MATERIAL PROVIDED:
+ + +

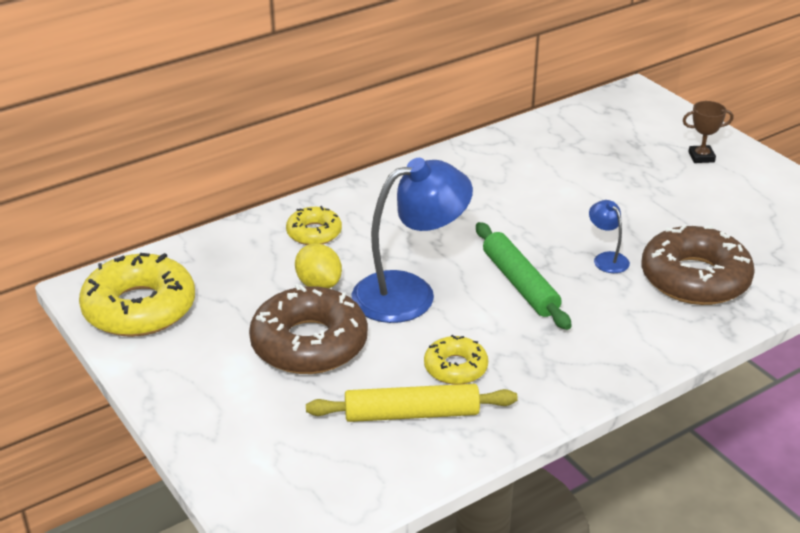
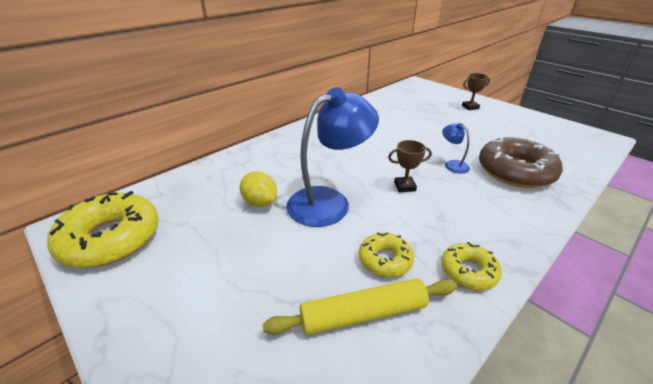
camera: 10 degrees left, 0 degrees up
(309, 343) = (258, 253): brown donut -> none
(314, 233) = (252, 167): yellow donut -> yellow donut (468, 271)
(520, 284) = (404, 186): green rolling pin -> brown trophy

+ + +

INSTRUCTIONS TO FOLLOW: Would you transcribe the listing above line by line, exactly, leaving every picture out?

SOLUTION TO THIS TASK:
camera: 10 degrees left, 0 degrees up
(309, 343) = (258, 253): brown donut -> none
(314, 233) = (252, 167): yellow donut -> yellow donut (468, 271)
(520, 284) = (404, 186): green rolling pin -> brown trophy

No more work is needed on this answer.